*EXERCISE*:
Substitute "Cornet" for every "Trumpet" in the items below, changing nothing else, and reproduce them without the pictures.

>> Begin RECORDS TO USE

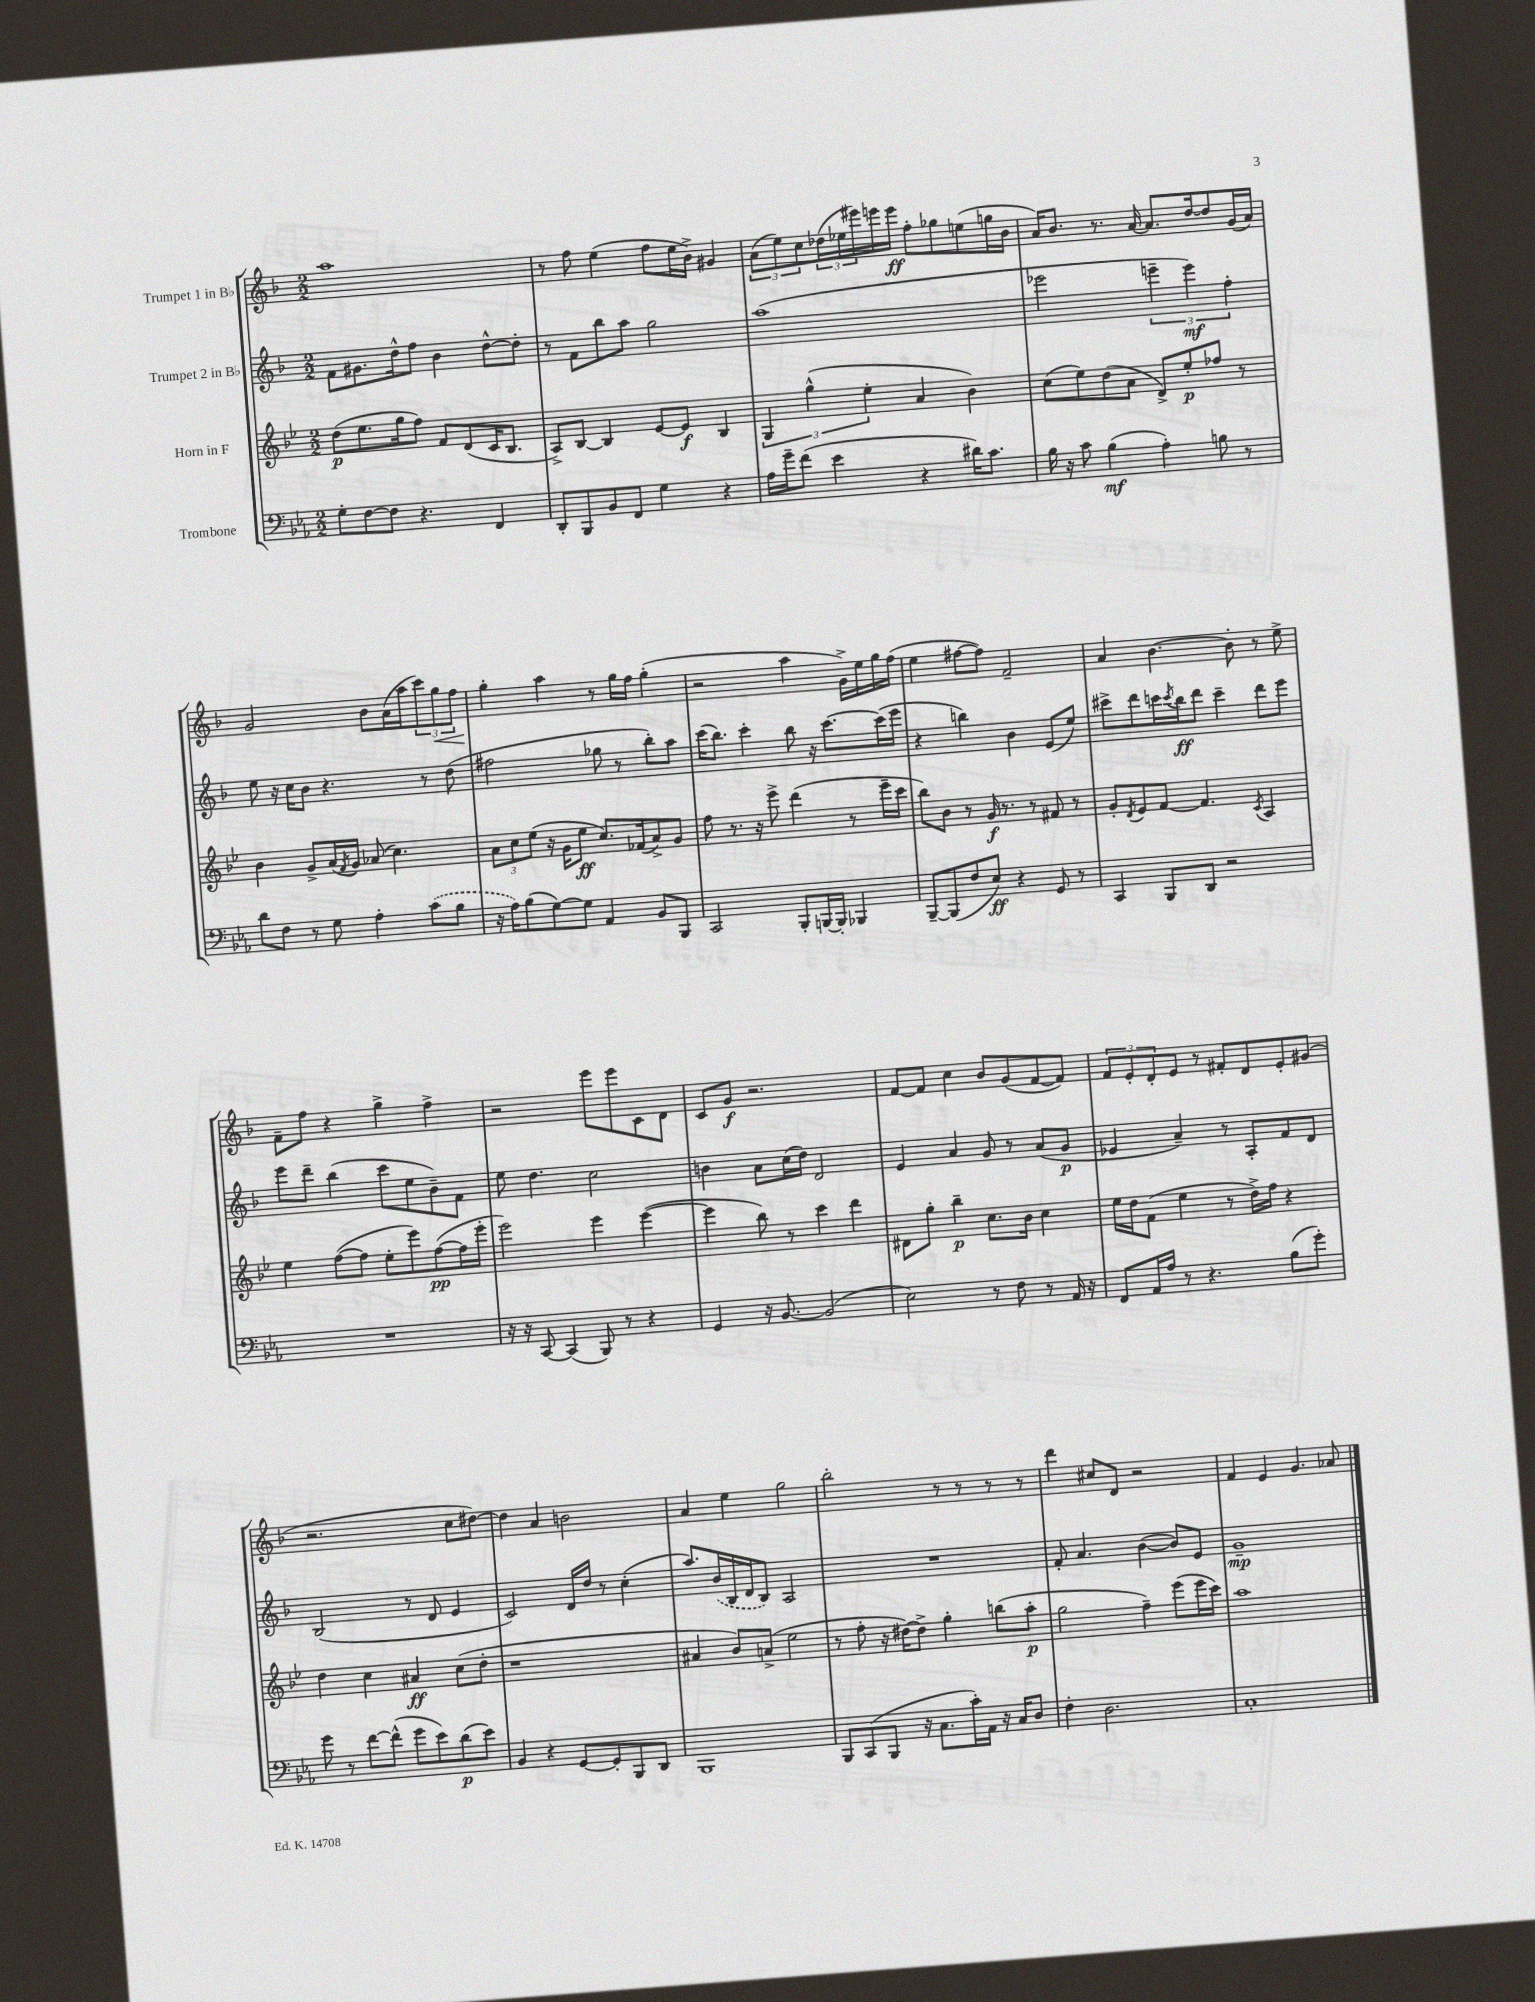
<<
\new StaffGroup <<
\new Staff = "s0" \with { instrumentName = "Trumpet 1 in Bb" } {
    \clef treble \key f \major \numericTimeSignature \time 2/2
    a''1 |
    r8 f''8 e''4( f''8 e''16 bes'16->) gis'4 |
    \tuplet 3/2 { a'8( e''8) c''8 } \tuplet 3/2 { des''16( ees''16 eis'''16) } e'''16 e'''16\ff f''8-. ges''8 e''8( g''16 bes'16 |
    a'16) bes'8. r8. a'16~ a'8. d''16~ d''8 g'16( a'16) |
    g'2 bes'8 a'16( a''16 \tuplet 3/2 { c'''8) g''8\< f''8 } |
    g''4-.\! a''4 r8 g''16 f''16 g''4-.( |
    r2 a''4 g'16->) e''16 g''16 f''16( |
    e''4 fis''8~ fis''8) f'2-- |
    a'4 bes'4.~ bes'8-. r8 e''8-> |
    f'8-- f''8 r4 g''4-> f''4-> |
    r2 e'''8 e'''8 c'8 d'8 |
    c'8 g'8\f r2. |
    f'8~ f'8 c''4 bes'8 g'8( f'8~ f'8) |
    \tuplet 3/2 { f'8 e'8-. d'8-. } e'8 r8 fis'8-. d'8 e'8-. gis'8( |
    r2. c''8 dis''8~) |
    dis''4 a'4 b'2 |
    a'4 e''4 g''2 |
    bes''2-. r8 r8 r8 r8 |
    d'''4 cis''8 d'8 r2 |
    f'4 e'4 g'4. aes'8 \bar "|." |
}
\new Staff = "s1" \with { instrumentName = "Trumpet 2 in Bb" } {
    \clef treble \key f \major \numericTimeSignature \time 2/2
    f'8 gis'8. d''16-^ f''8 bes'4 d''8~-^ d''8-. |
    r8 f'8 bes''8 a''8 g''2 |
    a''1( |
    ees'''2 \tuplet 3/2 { e'''4-- e'''4\mf) f''4-. } |
    e''8 r16 c''16 bes'8 r4. r8 d''8( |
    fis''2 ges''8 r8 bes''8-.) a''8 |
    c'''16( bes''8.) c'''4-. bes''8 r16 c'''8.~ c'''16( e'''16 |
    r4 b''4) bes'4 e'8( e''8) |
    cis'''8-> d'''8 c'''16 \acciaccatura { c'''8 } bes''16\ff d'''8 c'''4-- d'''8 e'''8 |
    e'''8 d'''8-- bes''4( c'''8 e''8 bes'8--) f'8 |
    e''8 d''4. c''2 |
    b'4 a'8 c''16( d''16) d'2 |
    e'4 a'4 g'8 r8 a'8( g'8\p |
    ees'4 a'4--) r8 a8-. f'8 d'8 |
    bes2( r8 d'8 e'4 |
    c'2) d'16 d''16 r8 c''4-.( |
    a''8.) \once \slurDashed bes'16( bes16 d'16 bes8) a2 |
    R1 |
    f'8-. a'4. bes'4~( bes'8) e'8 |
    g'1--\mp \bar "|." |
}
\new Staff = "s2" \with { instrumentName = "Horn in F" } {
    \clef treble \key bes \major \numericTimeSignature \time 2/2
    d''8\p( ees''8. g''16 f''8) f'8 d'8( c'16 bes8. |
    a8->) bes8~ bes4 ees'8~ ees'8\f bes4 |
    \tuplet 3/2 { g4 g''4-^( ees''4-. } a'4 bes'4) |
    c''8( ees''8) d''8( a'8 d'8->) ees''8-.\p fes''8 r8 |
    bes'4 g'8-> a'16( \acciaccatura { f'8 } g'16) aes'8( c''4.) |
    \tuplet 3/2 { a'8 c''8 ees''8( } r16 g'16 ees''8\ff c''8.) fes'16( a'8->) g'8 |
    f''8 r8. r16 ees'''8-> d'''4( r8 ees'''16-- c'''16 |
    bes''8) bes'8 r8 g'16\f r8. r8 fis'8 r8 |
    g'8-. \acciaccatura { d'8 } ees'8 f'8~ f'4. \acciaccatura { c'8 } a4 |
    ees''4 f''8~( f''8 ees''8-. ees'''8) f''8~\pp( f''16 ees'''16-. |
    ees'''2) ees'''4 ees'''4~( |
    ees'''4 bes''8) r8 c'''4 d'''4 |
    dis'8 g''8-. bes''4--\p c''8. bes'16 c''4 |
    ees''16 d''16 f'8( ees''4 r8 d''16->) f''16 r4 |
    d''4 c''4 ais'4\ff c''8( d''8-. |
    r1 |
    ais'4 bes'8) a'8->( ees''2 |
    r8 f''8-. r16 dis''16~) dis''8-> g''4-. b''8( a''8-.\p |
    g''2 f''4--) ees'''8( ees'''16 c'''16) |
    a''1 \bar "|." |
}
\new Staff = "s3" \with { instrumentName = "Trombone" } {
    \clef bass \key ees \major \numericTimeSignature \time 2/2
    g8-. f8~ f8 r4. f,4 |
    d,8-. bes,,8 bes,8 f,8 g4 r4 |
    aes16 g'16-- f'8( ees'4 r4 dis'16) c'8. |
    bes16 r16 c'8 bes4\mf( aes4-.) b8 r8 |
    d'8 f8 r8 g8 aes4-. \once \slurDashed c'8( bes8 |
    r16 aes16) bes8( g8~) g8 aes,4 bes,8 bes,,8 |
    c,2 bes,,8-. b,,16~ b,,16-. bes,,4 |
    bes,,8~-- bes,,8( f8 ees8\ff) r4 g,8 r8 |
    c,4 bes,,8 d,8 r2 |
    R1 |
    r16 r16 c,8~ c,4( bes,,8) r8 r4 |
    g,4 r16 bes,8.~ bes,2( |
    ees2) r8 f8 r8 aes,16 r16 |
    f,8 aes,16 aes16 r8 r4. bes8( g'8-.) |
    g'8 r8 f'8~ f'8-^( g'8 ees'8) d'8\p( ees'8) |
    bes,4 r4 g,8~ g,8-. bes,,8 d,8 |
    bes,,1 |
    bes,,8 c,8( bes,,8 r16 c8. c'16-.) aes,16 r16 c16 d8 |
    f4-. d2. |
    c1-. \bar "|." |
}
>>
>>
\layout { \context { \Score \remove "Bar_number_engraver" } }
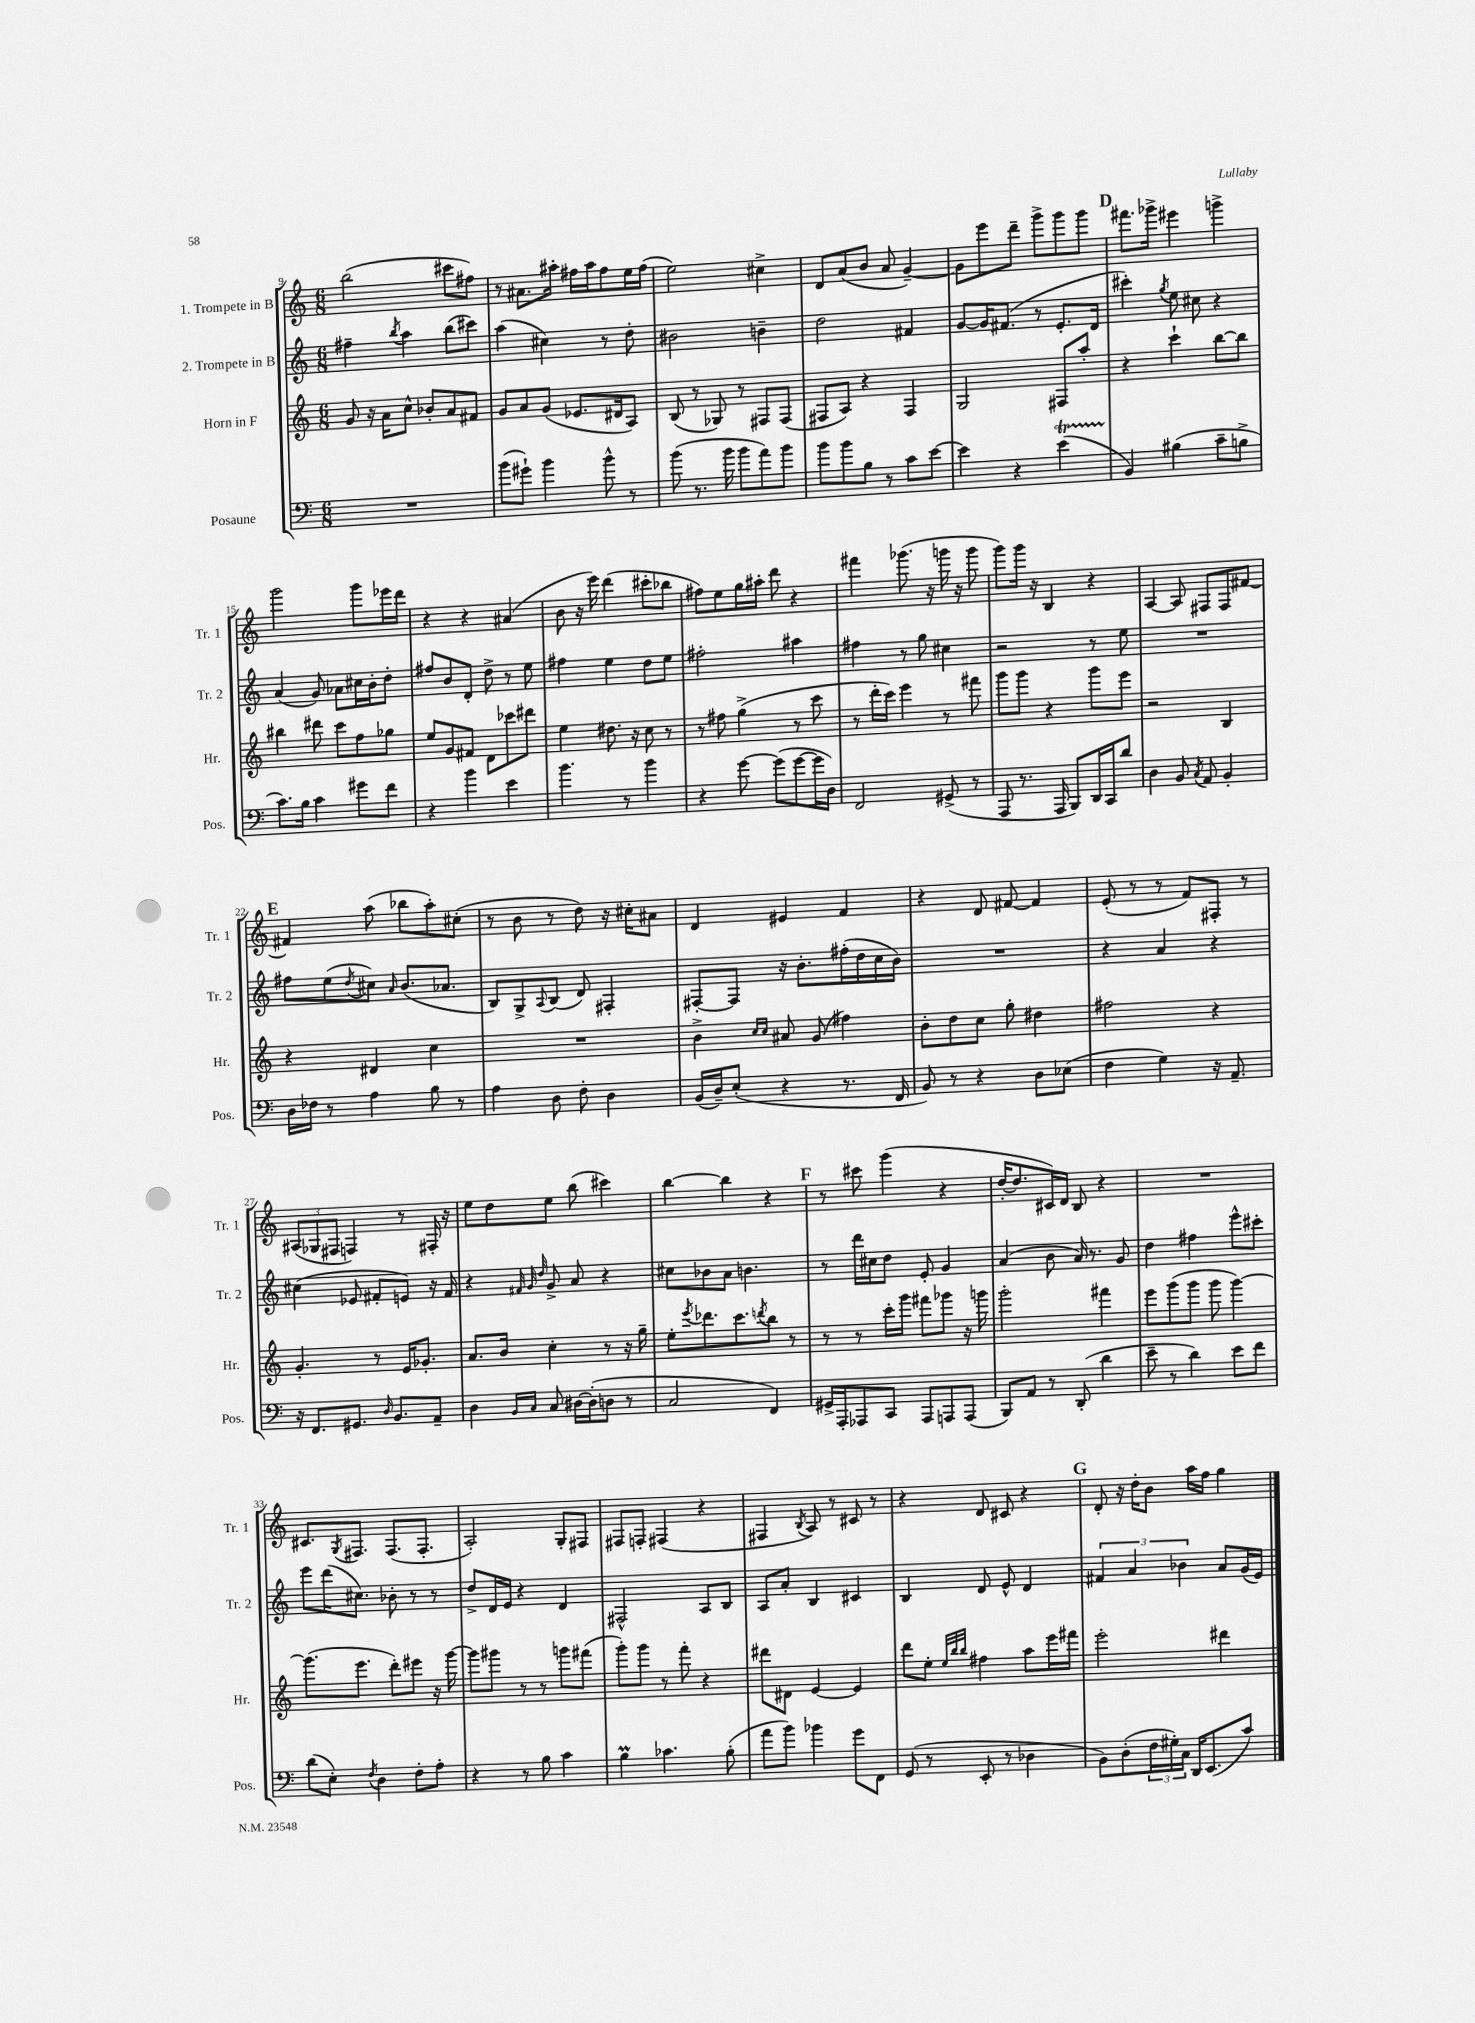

>> End RECORDS TO USE

*COMPLETE ANSWER*:
<<
\new StaffGroup <<
\new Staff = "s0" \with { instrumentName = "Cornet 1 in Bb" } {
    \clef treble \key f \major \numericTimeSignature \time 2/2
    a''1 |
    r8 f''8 e''4( f''8 e''16 bes'16->) gis'4 |
    \tuplet 3/2 { a'8( e''8) c''8 } \tuplet 3/2 { des''16( ees''16 eis'''16) } e'''16 e'''16\ff f''8-. ges''8 e''8( g''16 bes'16 |
    a'16) bes'8. r8. a'16~ a'8. d''16~ d''8 g'16( a'16) |
    g'2 bes'8 a'16( a''16 \tuplet 3/2 { c'''8) g''8\< f''8 } |
    g''4-.\! a''4 r8 g''16 f''16 g''4-.( |
    r2 a''4 g'16->) e''16 g''16 f''16( |
    e''4 fis''8~ fis''8) f'2-- |
    a'4 bes'4.~ bes'8-. r8 e''8-> |
    f'8-- f''8 r4 g''4-> f''4-> |
    r2 e'''8 e'''8 c'8 d'8 |
    c'8 g'8\f r2. |
    f'8~ f'8 c''4 bes'8 g'8( f'8~ f'8) |
    \tuplet 3/2 { f'8 e'8-. d'8-. } e'8 r8 fis'8-. d'8 e'8-. gis'8( |
    r2. c''8 dis''8~) |
    dis''4 a'4 b'2 |
    a'4 e''4 g''2 |
    bes''2-. r8 r8 r8 r8 |
    d'''4 cis''8 d'8 r2 |
    f'4 e'4 g'4. aes'8 \bar "|." |
}
\new Staff = "s1" \with { instrumentName = "Cornet 2 in Bb" } {
    \clef treble \key f \major \numericTimeSignature \time 2/2
    f'8 gis'8. d''16-^ f''8 bes'4 d''8~-^ d''8-. |
    r8 f'8 bes''8 a''8 g''2 |
    a''1( |
    ees'''2 \tuplet 3/2 { e'''4-- e'''4\mf) f''4-. } |
    e''8 r16 c''16 bes'8 r4. r8 d''8( |
    fis''2 ges''8 r8 bes''8-.) a''8 |
    c'''16( bes''8.) c'''4-. bes''8 r16 c'''8.~ c'''16( e'''16 |
    r4 b''4) bes'4 e'8( e''8) |
    cis'''8-> d'''8 c'''16 \acciaccatura { c'''8 } bes''16\ff d'''8 c'''4-- d'''8 e'''8 |
    e'''8 d'''8-- bes''4( c'''8 e''8 bes'8--) f'8 |
    e''8 d''4. c''2 |
    b'4 a'8 c''16( d''16) d'2 |
    e'4 a'4 g'8 r8 a'8( g'8\p |
    ees'4 a'4--) r8 a8-. f'8 d'8 |
    bes2( r8 d'8 e'4 |
    c'2) d'16 d''16 r8 c''4-.( |
    a''8.) \once \slurDashed bes'16( bes16 d'16 bes8) a2 |
    R1 |
    f'8-. a'4. bes'4~( bes'8) e'8 |
    g'1--\mp \bar "|." |
}
\new Staff = "s2" \with { instrumentName = "Horn in F" } {
    \clef treble \key bes \major \numericTimeSignature \time 2/2
    d''8\p( ees''8. g''16 f''8) f'8 d'8( c'16 bes8. |
    a8->) bes8~ bes4 ees'8~ ees'8\f bes4 |
    \tuplet 3/2 { g4 g''4-^( ees''4-. } a'4 bes'4) |
    c''8( ees''8) d''8( a'8 d'8->) ees''8-.\p fes''8 r8 |
    bes'4 g'8-> a'16( \acciaccatura { f'8 } g'16) aes'8( c''4.) |
    \tuplet 3/2 { a'8 c''8 ees''8( } r16 g'16 ees''8\ff c''8.) fes'16( a'8->) g'8 |
    f''8 r8. r16 ees'''8-> d'''4( r8 ees'''16-- c'''16 |
    bes''8) bes'8 r8 g'16\f r8. r8 fis'8 r8 |
    g'8-. \acciaccatura { d'8 } ees'8 f'8~ f'4. \acciaccatura { c'8 } a4 |
    ees''4 f''8~( f''8 ees''8-. ees'''8) f''8~\pp( f''16 ees'''16-. |
    ees'''2) ees'''4 ees'''4~( |
    ees'''4 bes''8) r8 c'''4 d'''4 |
    dis'8 g''8-. bes''4--\p c''8. bes'16 c''4 |
    ees''16 d''16 f'8( ees''4 r8 d''16->) f''16 r4 |
    d''4 c''4 ais'4\ff c''8( d''8-. |
    r1 |
    ais'4 bes'8) a'8->( ees''2 |
    r8 f''8-. r16 dis''16~) dis''8-> g''4-. b''8( a''8-.\p |
    g''2 f''4--) ees'''8( ees'''16 c'''16) |
    a''1 \bar "|." |
}
\new Staff = "s3" \with { instrumentName = "Trombone" } {
    \clef bass \key ees \major \numericTimeSignature \time 2/2
    g8-. f8~ f8 r4. f,4 |
    d,8-. bes,,8 bes,8 f,8 g4 r4 |
    aes16 g'16-- f'8( ees'4 r4 dis'16) c'8. |
    bes16 r16 c'8 bes4\mf( aes4-.) b8 r8 |
    d'8 f8 r8 g8 aes4-. \once \slurDashed c'8( bes8 |
    r16 aes16) bes8( g8~) g8 aes,4 bes,8 bes,,8 |
    c,2 bes,,8-. b,,16~ b,,16-. bes,,4 |
    bes,,8~-- bes,,8( f8 ees8\ff) r4 g,8 r8 |
    c,4 bes,,8 d,8 r2 |
    R1 |
    r16 r16 c,8~ c,4( bes,,8) r8 r4 |
    g,4 r16 bes,8.~ bes,2( |
    ees2) r8 f8 r8 aes,16 r16 |
    f,8 aes,16 aes16 r8 r4. bes8( g'8-.) |
    g'8 r8 f'8~ f'8-^( g'8 ees'8) d'8\p( ees'8) |
    bes,4 r4 g,8~ g,8-. bes,,8 d,8 |
    bes,,1 |
    bes,,8 c,8( bes,,8 r16 c8. c'16-.) aes,16 r16 c16 d8 |
    f4-. d2. |
    c1-. \bar "|." |
}
>>
>>
\layout { \context { \Score \remove "Bar_number_engraver" } }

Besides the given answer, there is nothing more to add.